When you set down the entries, keep every word exactly as it is but drop the pictures.

Items from a data source:

——————————

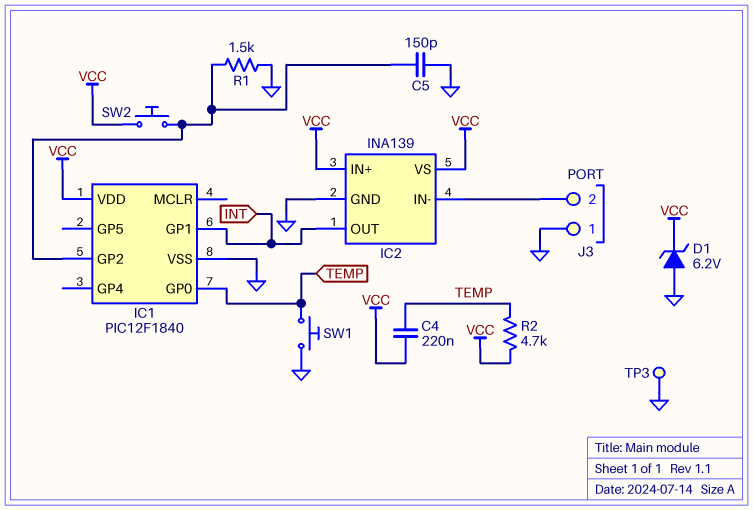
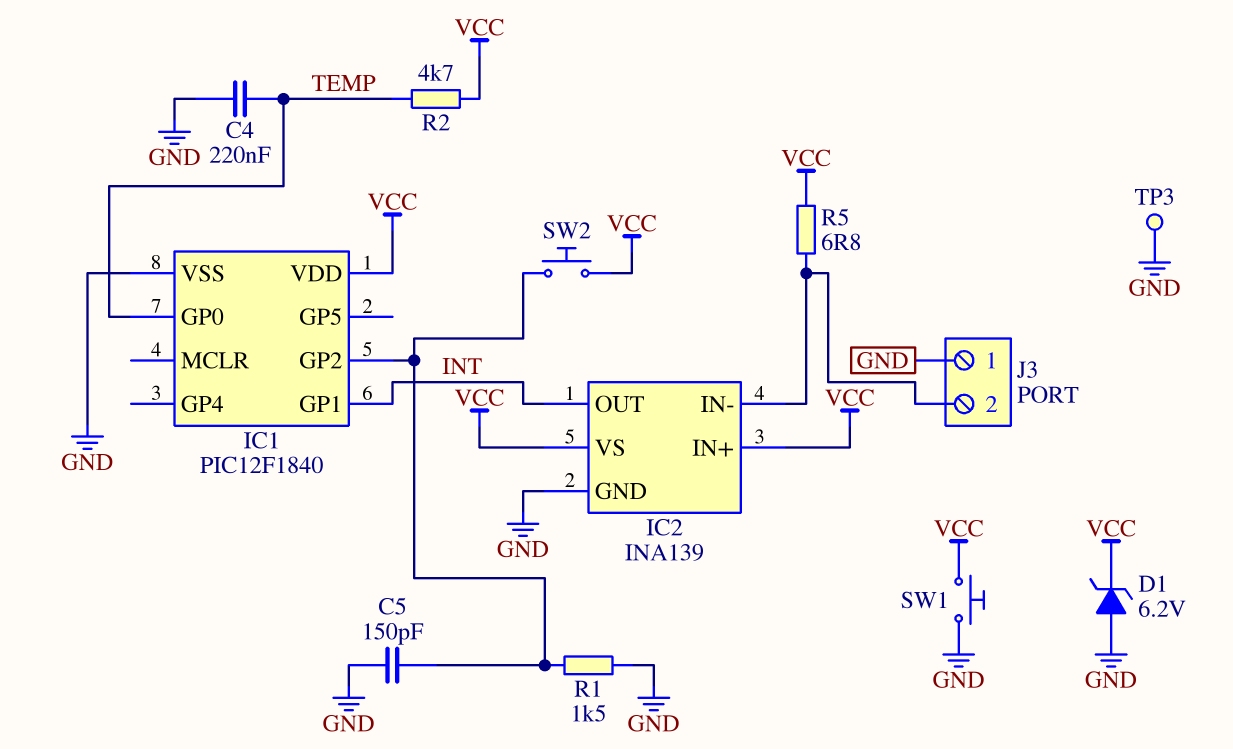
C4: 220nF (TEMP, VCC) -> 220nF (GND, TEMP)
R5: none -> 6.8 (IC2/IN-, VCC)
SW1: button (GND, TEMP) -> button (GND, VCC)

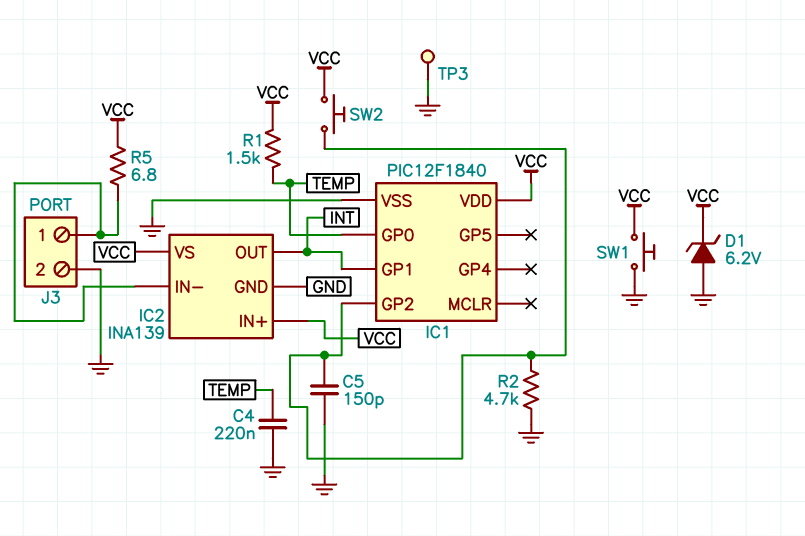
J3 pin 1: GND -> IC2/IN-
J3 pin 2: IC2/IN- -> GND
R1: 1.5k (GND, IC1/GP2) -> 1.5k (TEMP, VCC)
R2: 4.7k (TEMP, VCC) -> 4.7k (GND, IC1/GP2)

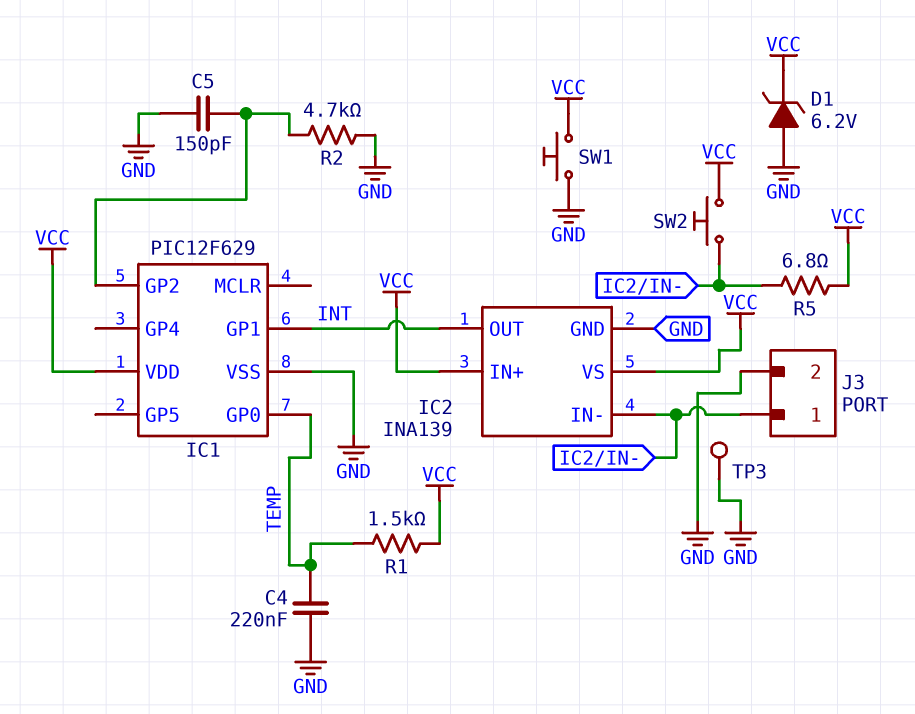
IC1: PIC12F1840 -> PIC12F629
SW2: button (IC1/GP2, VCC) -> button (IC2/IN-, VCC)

——————————

● **Output of the task**:
C4: 220nF (TEMP, VCC) -> 220nF (GND, TEMP)
R5: none -> 6.8 (IC2/IN-, VCC)
SW1: button (GND, TEMP) -> button (GND, VCC)

J3 pin 1: GND -> IC2/IN-
J3 pin 2: IC2/IN- -> GND
R1: 1.5k (GND, IC1/GP2) -> 1.5k (TEMP, VCC)
R2: 4.7k (TEMP, VCC) -> 4.7k (GND, IC1/GP2)

IC1: PIC12F1840 -> PIC12F629
SW2: button (IC1/GP2, VCC) -> button (IC2/IN-, VCC)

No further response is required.